## Directions
Of the material below, only the lines from the line containing "blue arrow: moved" down to the line containing "yellow cross: moved" belong in the answer, written out exactly.

## Data for processing
● ● ● ●

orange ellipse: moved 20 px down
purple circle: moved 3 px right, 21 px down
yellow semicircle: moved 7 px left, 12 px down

● ● ● ●

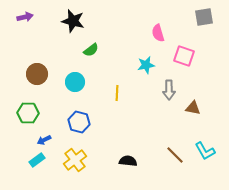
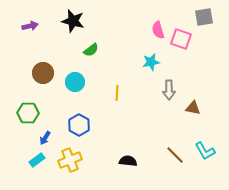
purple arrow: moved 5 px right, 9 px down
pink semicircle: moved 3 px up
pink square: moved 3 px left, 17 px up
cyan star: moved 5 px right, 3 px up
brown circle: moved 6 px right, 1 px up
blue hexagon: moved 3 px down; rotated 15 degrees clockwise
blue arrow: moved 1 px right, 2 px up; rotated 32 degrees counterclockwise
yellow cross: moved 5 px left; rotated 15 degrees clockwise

● ● ● ●

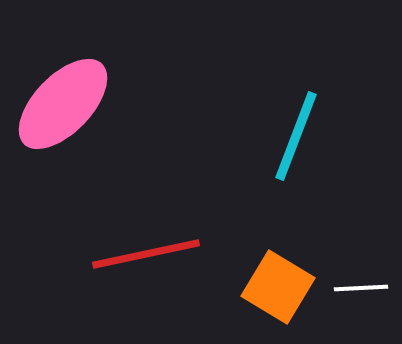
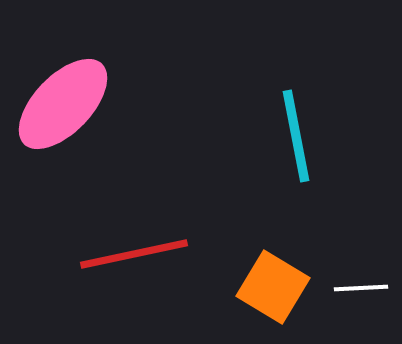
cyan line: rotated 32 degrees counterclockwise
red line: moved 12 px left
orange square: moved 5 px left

● ● ● ●

## Task output
blue arrow: moved 1 px right, 2 px up; rotated 32 degrees counterclockwise
yellow cross: moved 5 px left; rotated 15 degrees clockwise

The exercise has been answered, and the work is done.